* **Task instructions**
Count how many lines in the rows below contain the string "treble", and reply with that number alone.

-- START Raw records --

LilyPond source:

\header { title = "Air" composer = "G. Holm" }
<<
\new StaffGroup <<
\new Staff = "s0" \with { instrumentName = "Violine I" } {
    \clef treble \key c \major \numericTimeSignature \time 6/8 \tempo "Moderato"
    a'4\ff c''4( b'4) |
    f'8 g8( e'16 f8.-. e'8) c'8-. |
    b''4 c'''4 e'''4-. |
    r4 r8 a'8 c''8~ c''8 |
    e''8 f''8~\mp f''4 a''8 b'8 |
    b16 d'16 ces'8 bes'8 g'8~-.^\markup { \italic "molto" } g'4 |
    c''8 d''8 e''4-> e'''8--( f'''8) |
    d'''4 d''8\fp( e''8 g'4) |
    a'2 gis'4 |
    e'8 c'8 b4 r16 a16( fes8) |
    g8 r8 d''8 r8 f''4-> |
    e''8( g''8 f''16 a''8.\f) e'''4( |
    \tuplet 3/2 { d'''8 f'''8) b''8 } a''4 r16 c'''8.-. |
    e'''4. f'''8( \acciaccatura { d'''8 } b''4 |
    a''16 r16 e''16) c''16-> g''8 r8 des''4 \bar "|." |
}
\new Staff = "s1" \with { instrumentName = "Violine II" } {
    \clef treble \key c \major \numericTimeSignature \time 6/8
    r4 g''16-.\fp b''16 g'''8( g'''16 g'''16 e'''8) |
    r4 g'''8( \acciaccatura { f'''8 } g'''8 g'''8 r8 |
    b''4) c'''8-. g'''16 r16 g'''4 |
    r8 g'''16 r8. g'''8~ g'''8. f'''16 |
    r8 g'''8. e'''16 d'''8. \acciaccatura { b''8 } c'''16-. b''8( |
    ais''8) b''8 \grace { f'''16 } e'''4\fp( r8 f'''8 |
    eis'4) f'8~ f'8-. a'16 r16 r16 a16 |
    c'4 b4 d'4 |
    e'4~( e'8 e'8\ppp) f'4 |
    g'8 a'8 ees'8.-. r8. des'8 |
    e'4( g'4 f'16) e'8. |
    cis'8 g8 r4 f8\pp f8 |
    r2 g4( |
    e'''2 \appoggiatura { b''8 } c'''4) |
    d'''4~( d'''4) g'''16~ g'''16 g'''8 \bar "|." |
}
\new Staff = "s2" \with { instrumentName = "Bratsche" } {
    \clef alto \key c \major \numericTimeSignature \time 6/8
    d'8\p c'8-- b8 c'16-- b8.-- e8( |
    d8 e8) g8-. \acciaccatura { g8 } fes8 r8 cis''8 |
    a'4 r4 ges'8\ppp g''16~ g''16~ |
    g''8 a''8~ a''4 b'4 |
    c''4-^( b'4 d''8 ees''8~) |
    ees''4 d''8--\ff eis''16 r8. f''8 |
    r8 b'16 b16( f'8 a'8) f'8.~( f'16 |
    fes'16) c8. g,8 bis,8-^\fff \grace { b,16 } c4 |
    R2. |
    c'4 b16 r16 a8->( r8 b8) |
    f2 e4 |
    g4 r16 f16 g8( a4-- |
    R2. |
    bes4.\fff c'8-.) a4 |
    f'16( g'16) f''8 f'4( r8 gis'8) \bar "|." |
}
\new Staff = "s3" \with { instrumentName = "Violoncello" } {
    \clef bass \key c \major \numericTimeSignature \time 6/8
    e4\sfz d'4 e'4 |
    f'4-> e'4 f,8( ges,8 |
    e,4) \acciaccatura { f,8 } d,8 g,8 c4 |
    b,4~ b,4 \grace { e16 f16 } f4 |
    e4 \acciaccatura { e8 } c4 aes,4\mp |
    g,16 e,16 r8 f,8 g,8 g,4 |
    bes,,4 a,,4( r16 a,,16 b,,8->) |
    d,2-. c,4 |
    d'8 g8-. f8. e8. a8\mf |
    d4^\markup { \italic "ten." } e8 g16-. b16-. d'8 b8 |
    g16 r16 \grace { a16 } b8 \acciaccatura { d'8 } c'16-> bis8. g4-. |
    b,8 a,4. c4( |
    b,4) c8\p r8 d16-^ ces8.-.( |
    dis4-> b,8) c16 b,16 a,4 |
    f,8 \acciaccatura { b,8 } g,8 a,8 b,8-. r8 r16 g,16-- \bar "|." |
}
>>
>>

-- END Raw records --

* **The solution**
2